• Task description
When copying the listing below, skip every picture and keep each word as it stands.

Segment Start: Records shown

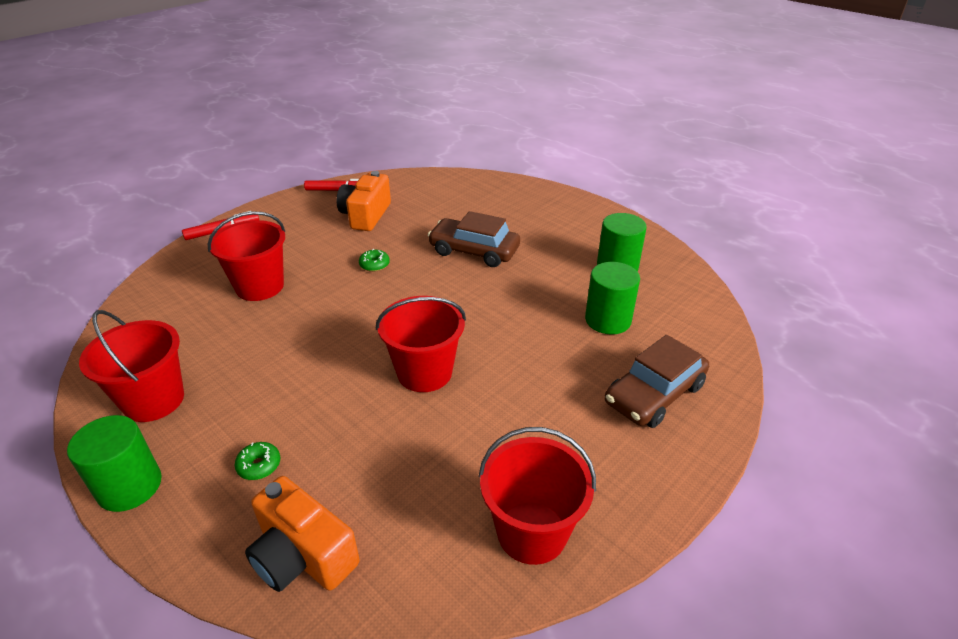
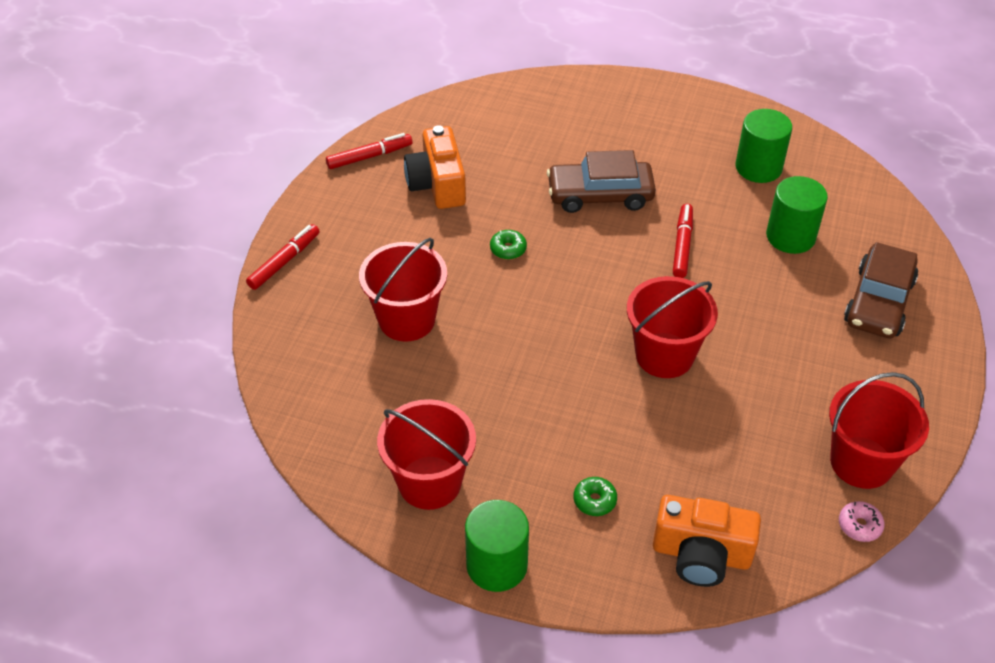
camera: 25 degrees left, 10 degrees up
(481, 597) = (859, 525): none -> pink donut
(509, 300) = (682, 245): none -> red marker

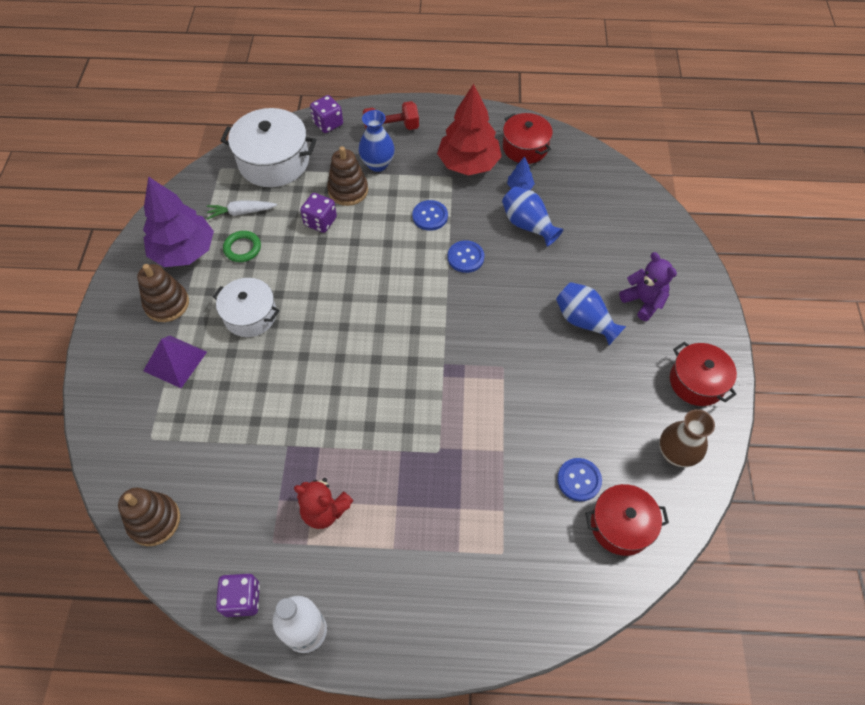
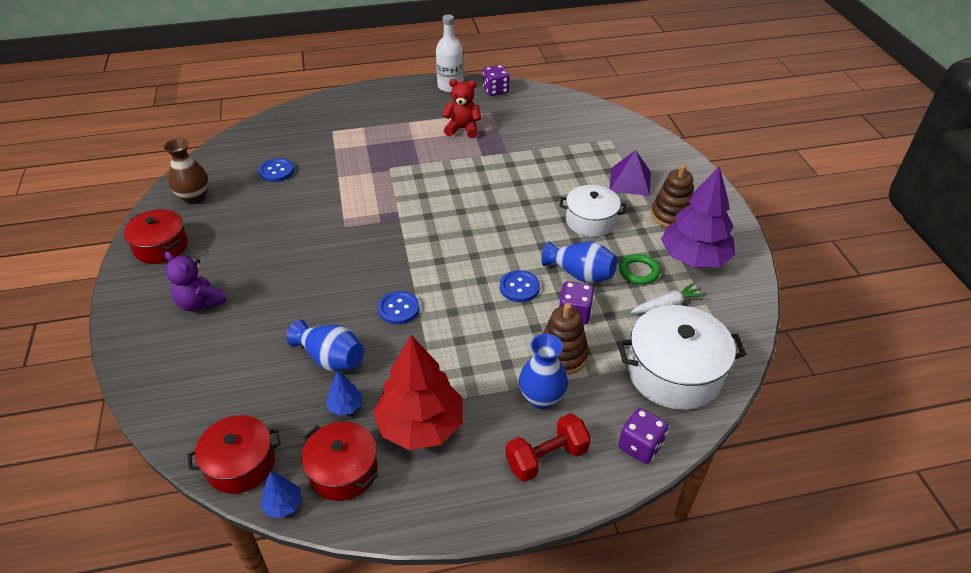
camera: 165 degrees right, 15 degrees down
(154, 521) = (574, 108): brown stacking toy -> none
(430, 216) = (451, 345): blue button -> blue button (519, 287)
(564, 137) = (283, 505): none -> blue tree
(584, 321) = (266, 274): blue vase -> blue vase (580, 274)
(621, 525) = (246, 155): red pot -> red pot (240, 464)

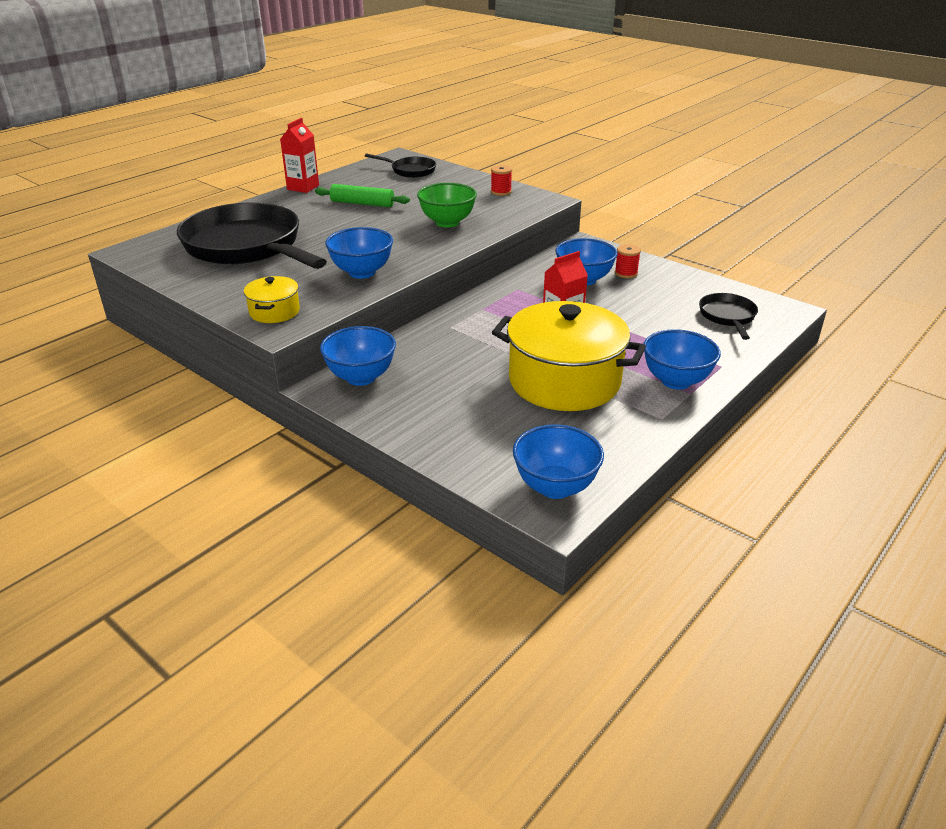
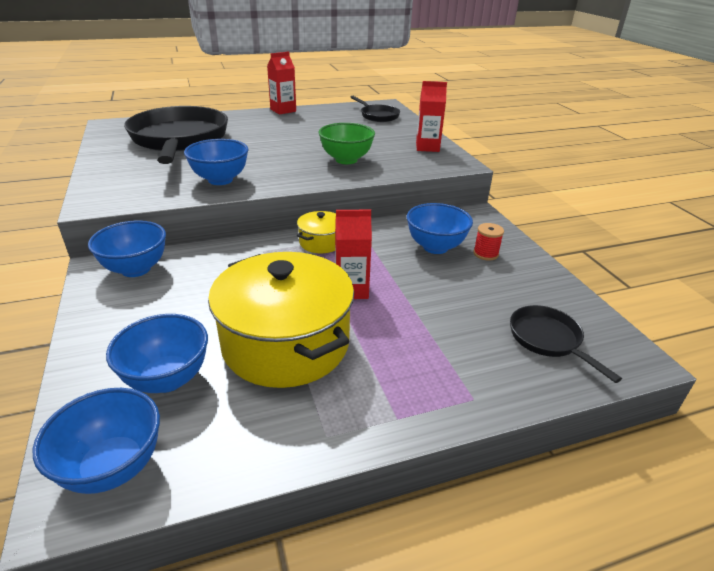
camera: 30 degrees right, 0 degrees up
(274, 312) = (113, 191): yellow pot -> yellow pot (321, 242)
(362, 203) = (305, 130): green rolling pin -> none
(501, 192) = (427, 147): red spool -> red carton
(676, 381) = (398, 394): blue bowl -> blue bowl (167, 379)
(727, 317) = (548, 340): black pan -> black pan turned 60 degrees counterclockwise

Segment End: Records shown

• Reply
camera: 25 degrees left, 10 degrees up
(481, 597) = (859, 525): none -> pink donut
(509, 300) = (682, 245): none -> red marker

camera: 165 degrees right, 15 degrees down
(154, 521) = (574, 108): brown stacking toy -> none
(430, 216) = (451, 345): blue button -> blue button (519, 287)
(564, 137) = (283, 505): none -> blue tree
(584, 321) = (266, 274): blue vase -> blue vase (580, 274)
(621, 525) = (246, 155): red pot -> red pot (240, 464)

camera: 30 degrees right, 0 degrees up
(274, 312) = (113, 191): yellow pot -> yellow pot (321, 242)
(362, 203) = (305, 130): green rolling pin -> none
(501, 192) = (427, 147): red spool -> red carton
(676, 381) = (398, 394): blue bowl -> blue bowl (167, 379)
(727, 317) = (548, 340): black pan -> black pan turned 60 degrees counterclockwise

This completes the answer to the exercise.